■ **Exercise description**
Exactly as written, set down each line of the data below except its pictures.

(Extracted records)

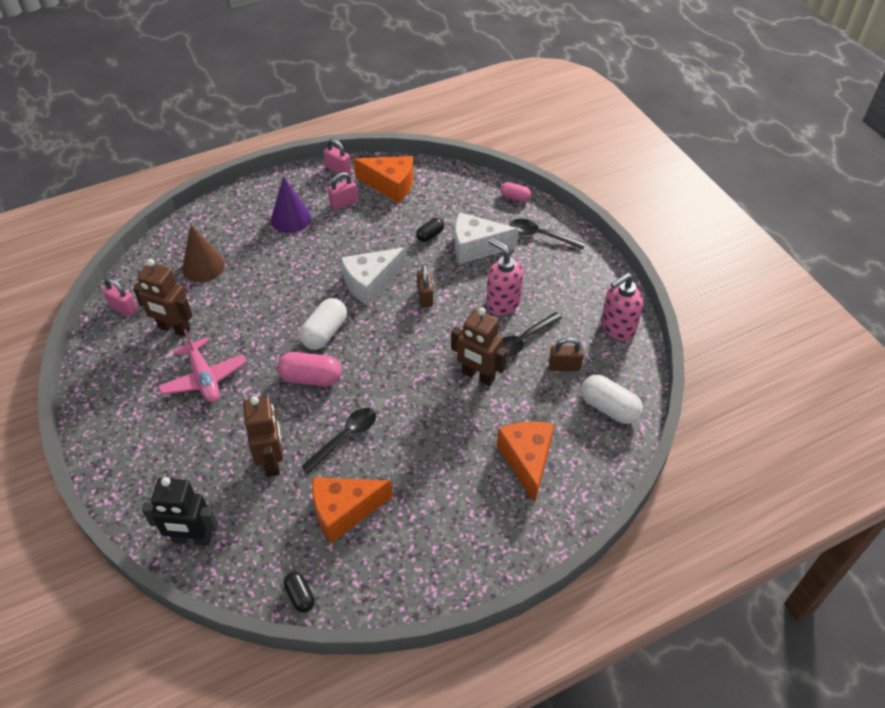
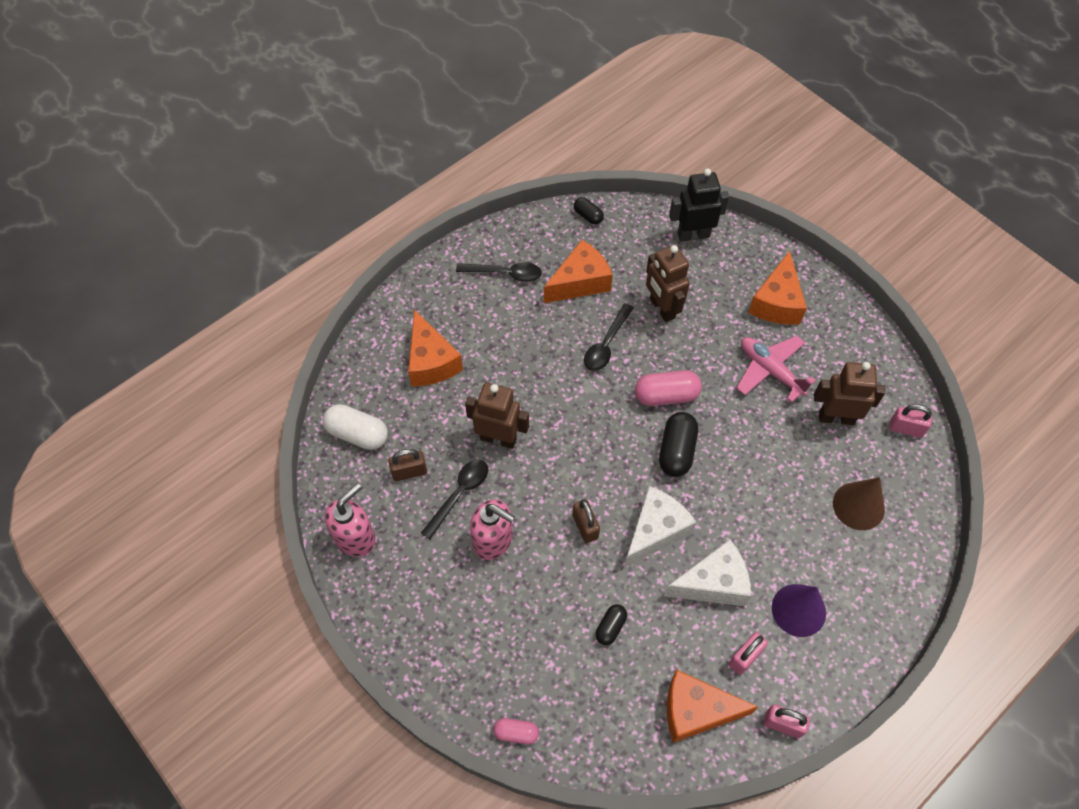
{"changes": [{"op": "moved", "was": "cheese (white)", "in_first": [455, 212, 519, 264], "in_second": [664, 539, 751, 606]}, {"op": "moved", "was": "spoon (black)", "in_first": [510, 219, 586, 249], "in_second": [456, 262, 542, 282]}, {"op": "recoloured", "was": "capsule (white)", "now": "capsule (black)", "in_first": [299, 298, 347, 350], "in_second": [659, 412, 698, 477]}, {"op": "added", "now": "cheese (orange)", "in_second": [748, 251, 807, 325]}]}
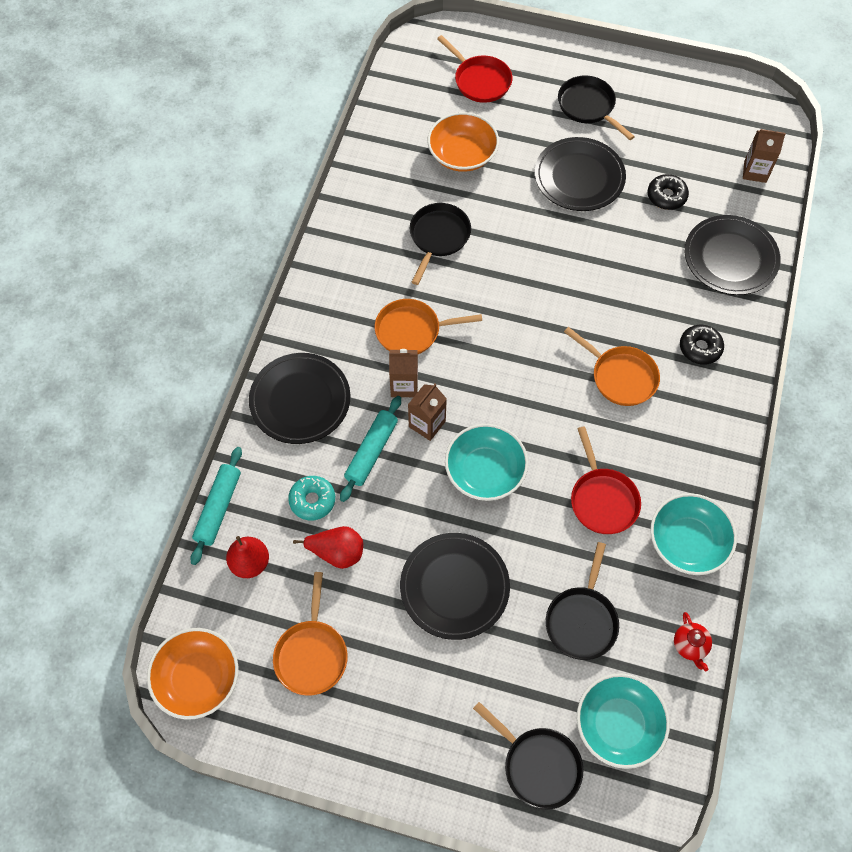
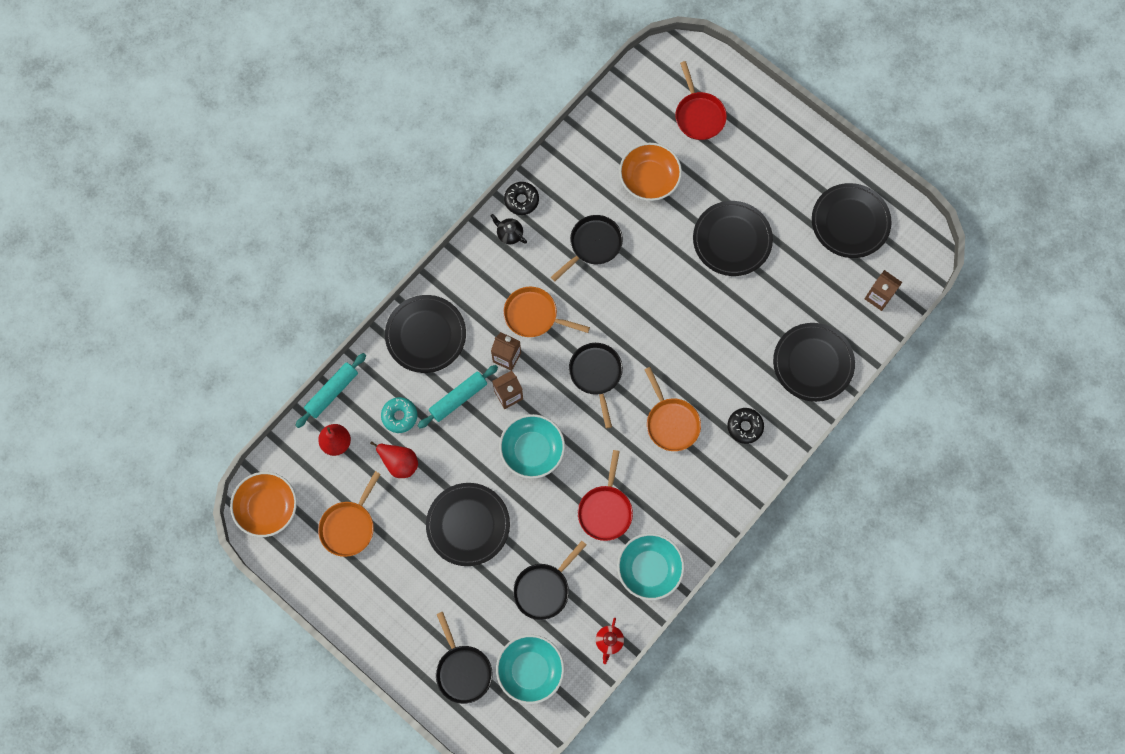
{"changes": [{"op": "moved", "was": "pan (black)", "in_first": [558, 76, 635, 140], "in_second": [569, 343, 623, 428]}, {"op": "moved", "was": "donut (black)", "in_first": [648, 174, 689, 210], "in_second": [504, 182, 539, 215]}, {"op": "added", "now": "plate (black)", "in_second": [812, 183, 892, 258]}, {"op": "added", "now": "teapot (black)", "in_second": [491, 214, 527, 245]}]}
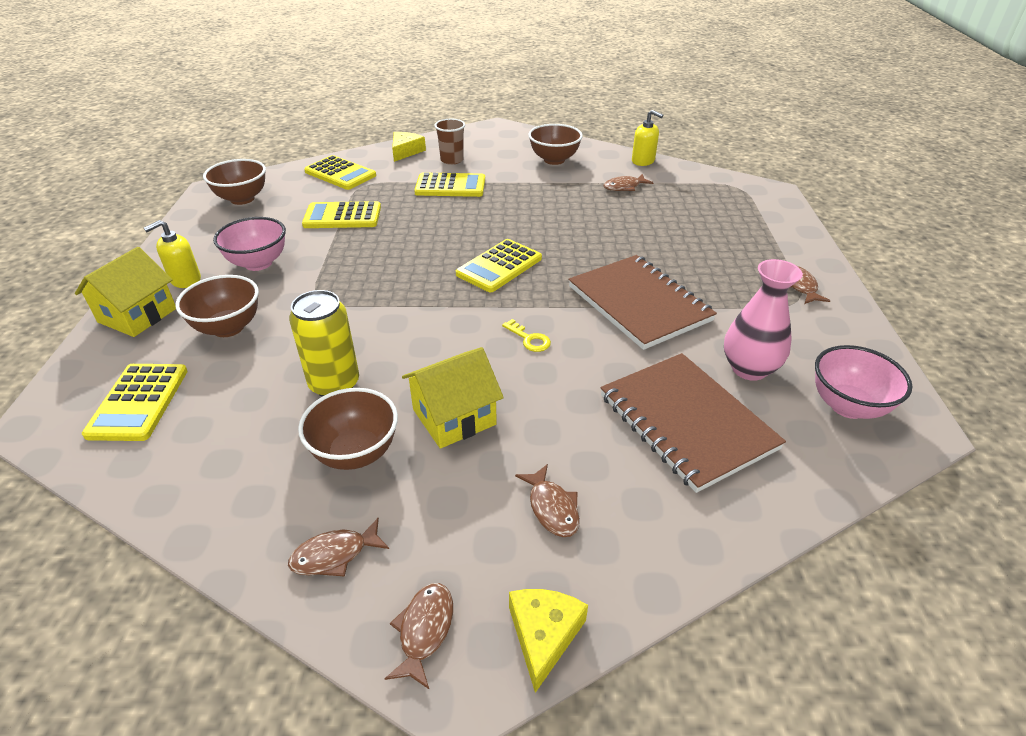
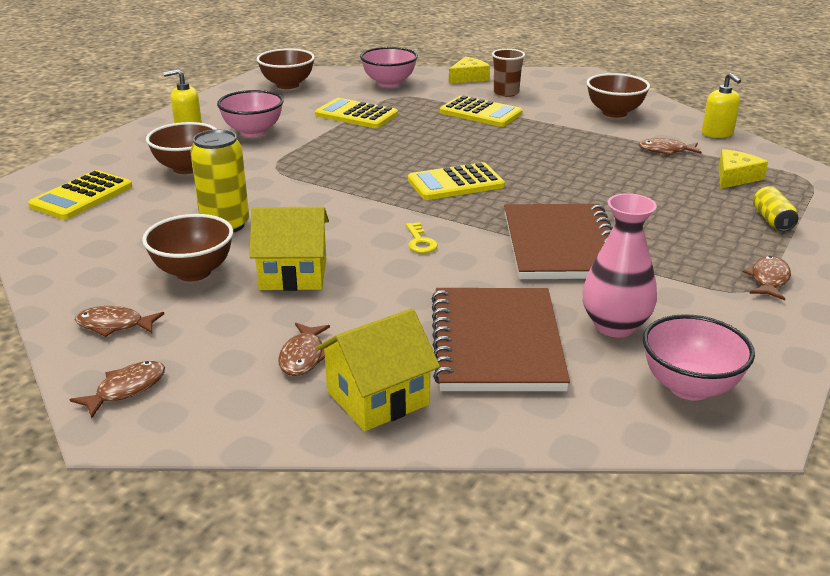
{"changes": [{"op": "replaced", "was": "calculator (yellow)", "now": "bowl (pink)", "in_first": [304, 155, 376, 190], "in_second": [360, 47, 418, 87]}, {"op": "moved", "was": "house (yellow)", "in_first": [75, 247, 176, 337], "in_second": [316, 308, 440, 431]}, {"op": "moved", "was": "cheese (yellow)", "in_first": [509, 589, 588, 693], "in_second": [719, 149, 768, 189]}, {"op": "added", "now": "can (yellow)", "in_second": [753, 186, 798, 231]}]}
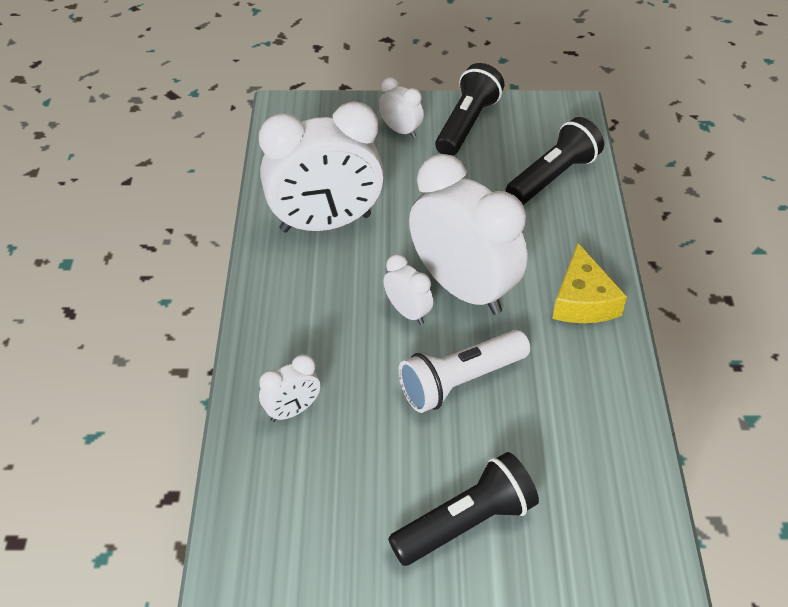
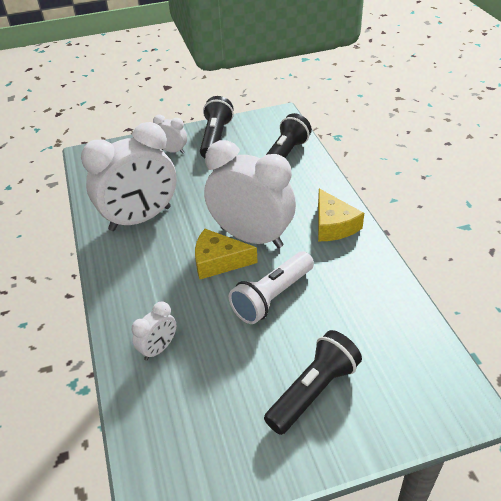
{"changes": [{"op": "replaced", "was": "clock (white)", "now": "cheese (yellow)", "in_first": [383, 254, 433, 325], "in_second": [195, 229, 258, 280]}]}
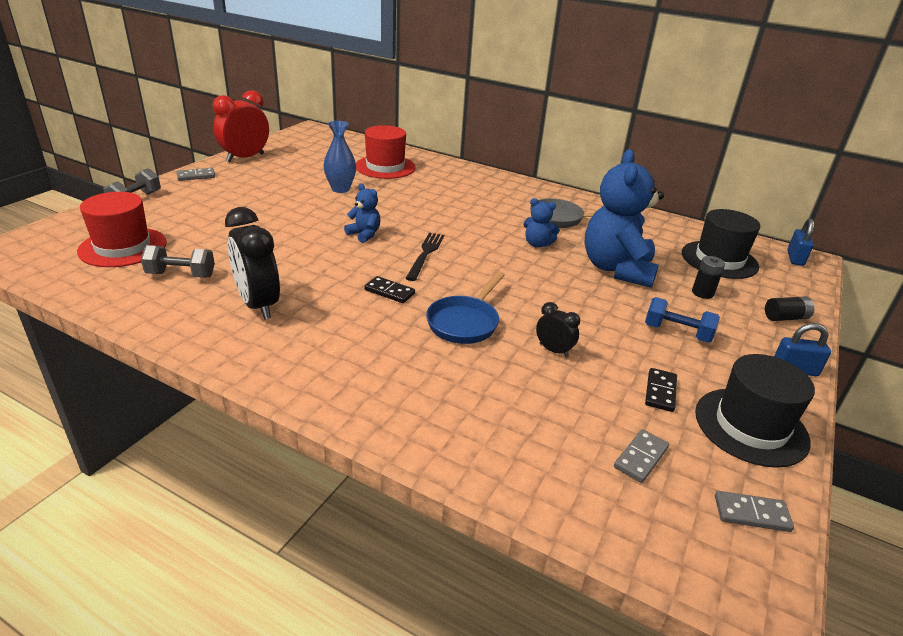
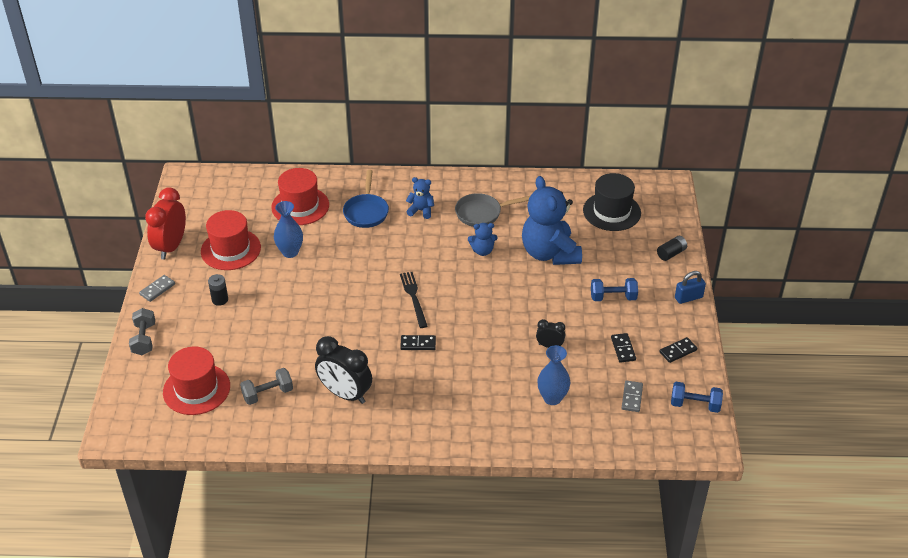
{"changes": [{"op": "moved", "was": "teddy bear (blue)", "in_first": [344, 184, 380, 243], "in_second": [406, 177, 434, 219]}, {"op": "removed", "was": "padlock (blue)", "in_first": [787, 218, 814, 266]}, {"op": "moved", "was": "battery (black)", "in_first": [692, 256, 725, 299], "in_second": [208, 274, 228, 306]}, {"op": "moved", "was": "pan (blue)", "in_first": [426, 272, 505, 344], "in_second": [343, 170, 389, 228]}, {"op": "replaced", "was": "hat (black)", "now": "domino (black)", "in_first": [695, 354, 815, 468], "in_second": [660, 337, 697, 363]}, {"op": "replaced", "was": "domino (grey)", "now": "dumbbell (blue)", "in_first": [715, 491, 794, 532], "in_second": [671, 382, 723, 413]}, {"op": "added", "now": "hat (red)", "in_second": [201, 210, 261, 270]}, {"op": "added", "now": "vase (blue)", "in_second": [537, 345, 570, 405]}]}
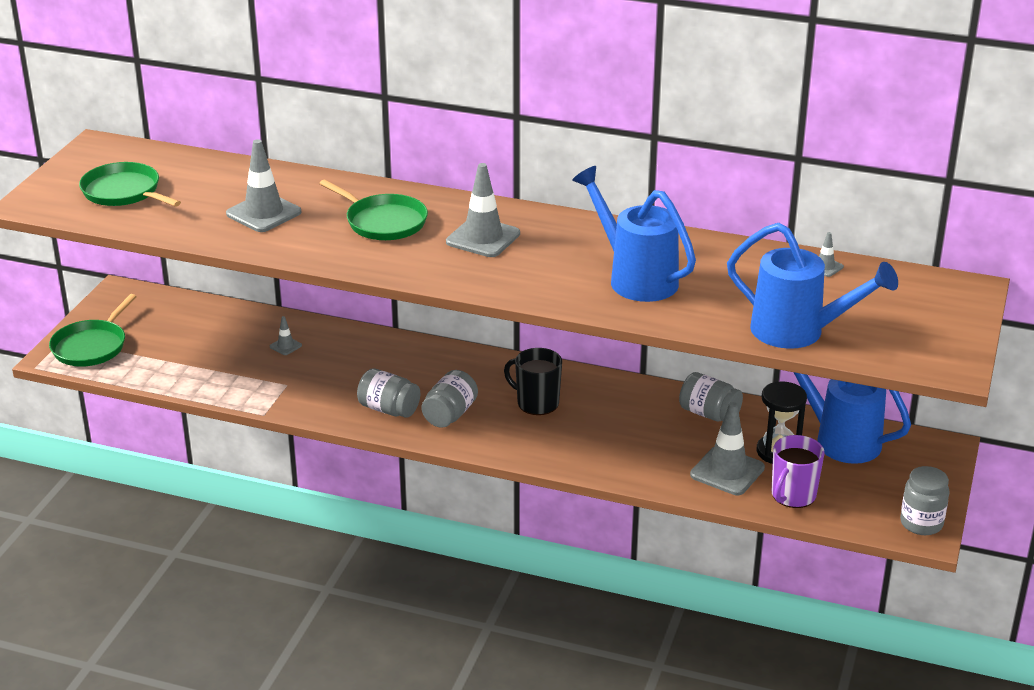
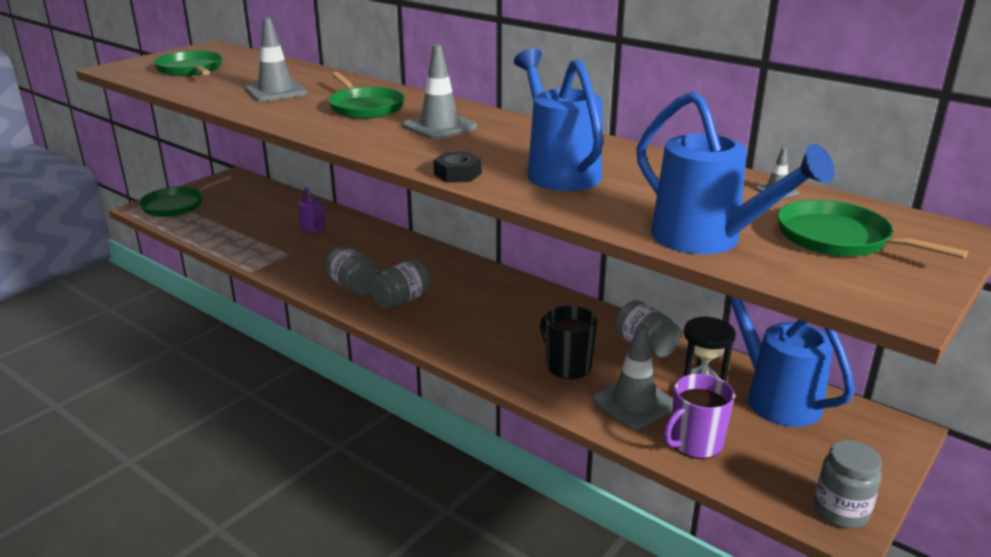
{"changes": [{"op": "replaced", "was": "traffic cone (grey)", "now": "watering can (purple)", "in_first": [270, 316, 302, 355], "in_second": [299, 187, 327, 232]}, {"op": "moved", "was": "mug (black)", "in_first": [504, 348, 562, 415], "in_second": [540, 306, 597, 379]}, {"op": "added", "now": "nut (black)", "in_second": [433, 152, 482, 182]}, {"op": "added", "now": "pan (green)", "in_second": [777, 200, 968, 259]}]}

■ **Exercise solution**
{"changes": [{"op": "moved", "was": "cheese (white)", "in_first": [455, 212, 519, 264], "in_second": [664, 539, 751, 606]}, {"op": "moved", "was": "spoon (black)", "in_first": [510, 219, 586, 249], "in_second": [456, 262, 542, 282]}, {"op": "recoloured", "was": "capsule (white)", "now": "capsule (black)", "in_first": [299, 298, 347, 350], "in_second": [659, 412, 698, 477]}, {"op": "added", "now": "cheese (orange)", "in_second": [748, 251, 807, 325]}]}
{"changes": [{"op": "moved", "was": "pan (black)", "in_first": [558, 76, 635, 140], "in_second": [569, 343, 623, 428]}, {"op": "moved", "was": "donut (black)", "in_first": [648, 174, 689, 210], "in_second": [504, 182, 539, 215]}, {"op": "added", "now": "plate (black)", "in_second": [812, 183, 892, 258]}, {"op": "added", "now": "teapot (black)", "in_second": [491, 214, 527, 245]}]}
{"changes": [{"op": "replaced", "was": "calculator (yellow)", "now": "bowl (pink)", "in_first": [304, 155, 376, 190], "in_second": [360, 47, 418, 87]}, {"op": "moved", "was": "house (yellow)", "in_first": [75, 247, 176, 337], "in_second": [316, 308, 440, 431]}, {"op": "moved", "was": "cheese (yellow)", "in_first": [509, 589, 588, 693], "in_second": [719, 149, 768, 189]}, {"op": "added", "now": "can (yellow)", "in_second": [753, 186, 798, 231]}]}
{"changes": [{"op": "replaced", "was": "clock (white)", "now": "cheese (yellow)", "in_first": [383, 254, 433, 325], "in_second": [195, 229, 258, 280]}]}
{"changes": [{"op": "moved", "was": "teddy bear (blue)", "in_first": [344, 184, 380, 243], "in_second": [406, 177, 434, 219]}, {"op": "removed", "was": "padlock (blue)", "in_first": [787, 218, 814, 266]}, {"op": "moved", "was": "battery (black)", "in_first": [692, 256, 725, 299], "in_second": [208, 274, 228, 306]}, {"op": "moved", "was": "pan (blue)", "in_first": [426, 272, 505, 344], "in_second": [343, 170, 389, 228]}, {"op": "replaced", "was": "hat (black)", "now": "domino (black)", "in_first": [695, 354, 815, 468], "in_second": [660, 337, 697, 363]}, {"op": "replaced", "was": "domino (grey)", "now": "dumbbell (blue)", "in_first": [715, 491, 794, 532], "in_second": [671, 382, 723, 413]}, {"op": "added", "now": "hat (red)", "in_second": [201, 210, 261, 270]}, {"op": "added", "now": "vase (blue)", "in_second": [537, 345, 570, 405]}]}
{"changes": [{"op": "replaced", "was": "traffic cone (grey)", "now": "watering can (purple)", "in_first": [270, 316, 302, 355], "in_second": [299, 187, 327, 232]}, {"op": "moved", "was": "mug (black)", "in_first": [504, 348, 562, 415], "in_second": [540, 306, 597, 379]}, {"op": "added", "now": "nut (black)", "in_second": [433, 152, 482, 182]}, {"op": "added", "now": "pan (green)", "in_second": [777, 200, 968, 259]}]}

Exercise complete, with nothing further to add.